Assigned task
Your answer must be an exact copy of the data, without any pictures.

Stored data
****************

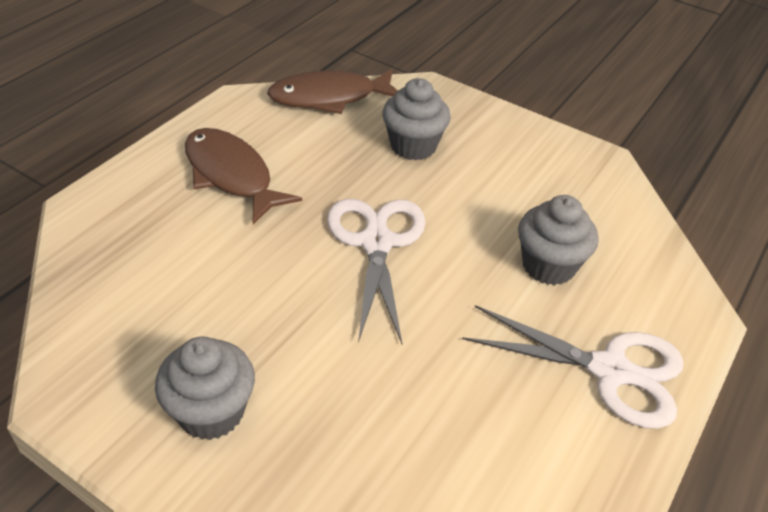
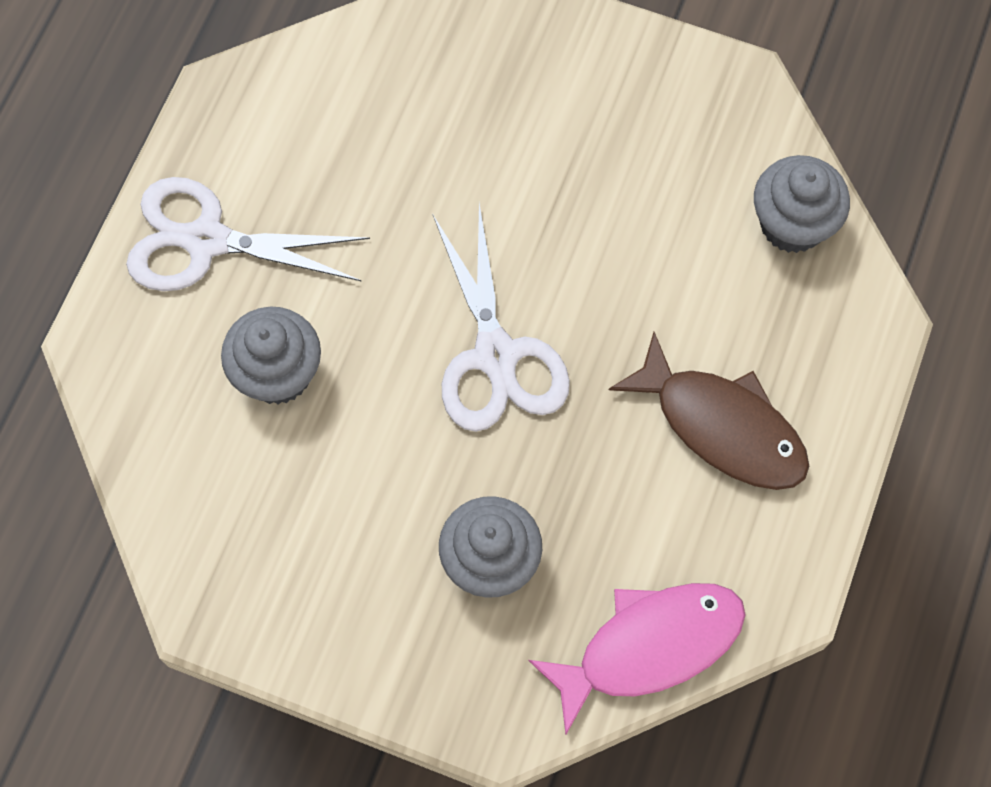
camera: 170 degrees right, 25 degrees up
(211, 412) = (597, 101): grey cupcake -> grey cupcake (792, 224)
(329, 97) = (649, 646): brown fish -> pink fish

****************

Answer box
camera: 170 degrees right, 25 degrees up
(211, 412) = (597, 101): grey cupcake -> grey cupcake (792, 224)
(329, 97) = (649, 646): brown fish -> pink fish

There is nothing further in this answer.